**Exercise prompt**.
Repeat every record exactly, but keep images out of the copy.

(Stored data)
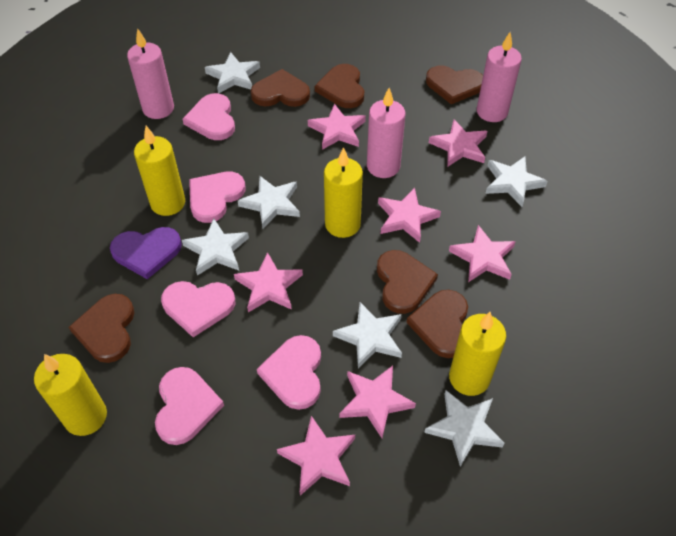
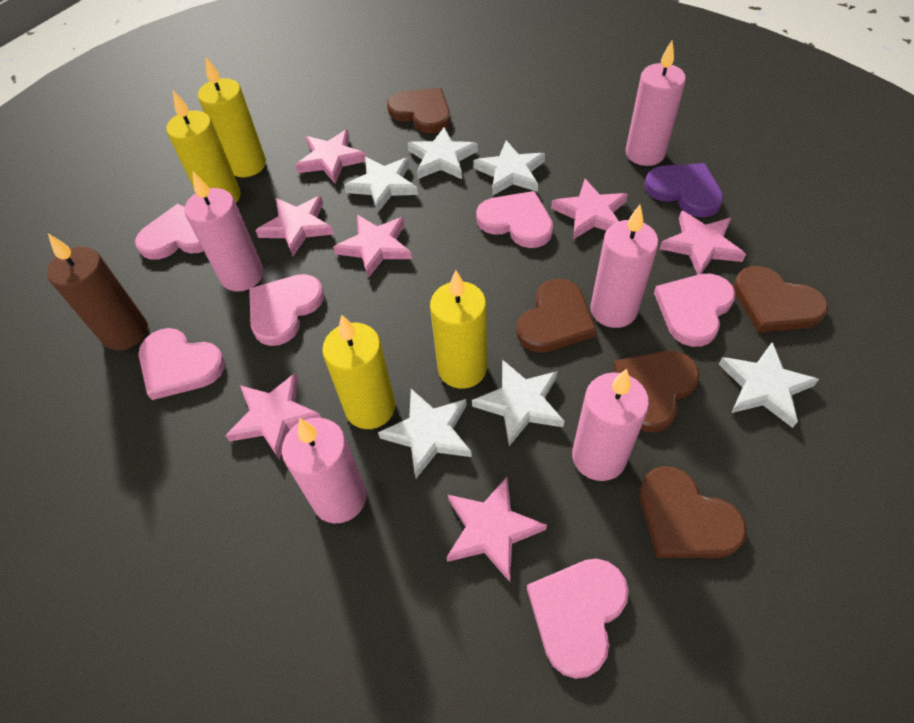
brown candle: 0 -> 1
brown heart: 6 -> 5
pink candle: 3 -> 5
pink heart: 5 -> 6

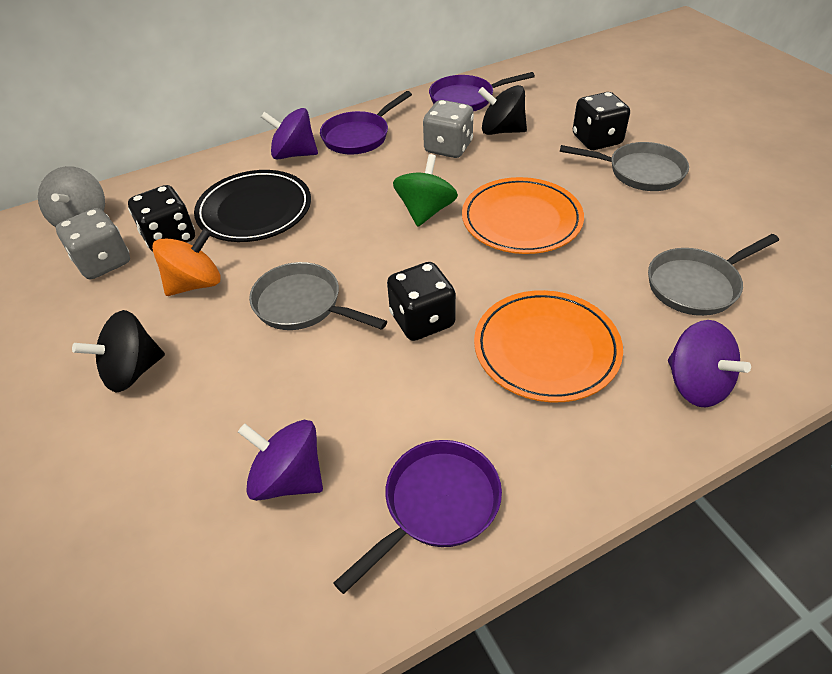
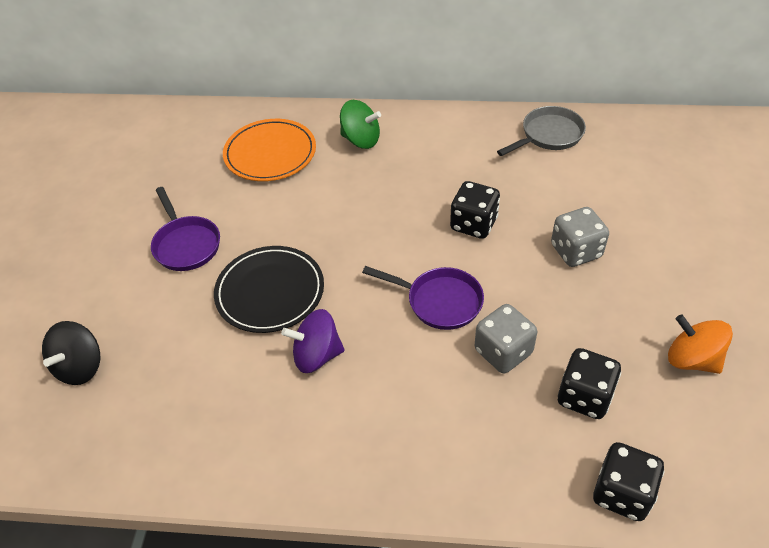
black spinning top: 2 -> 1
grey pan: 3 -> 1
grey spinning top: 1 -> 0
orange plate: 2 -> 1
purple pan: 3 -> 2
purple spinning top: 3 -> 1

**Answer to this problem**.
brown candle: 0 -> 1
brown heart: 6 -> 5
pink candle: 3 -> 5
pink heart: 5 -> 6

black spinning top: 2 -> 1
grey pan: 3 -> 1
grey spinning top: 1 -> 0
orange plate: 2 -> 1
purple pan: 3 -> 2
purple spinning top: 3 -> 1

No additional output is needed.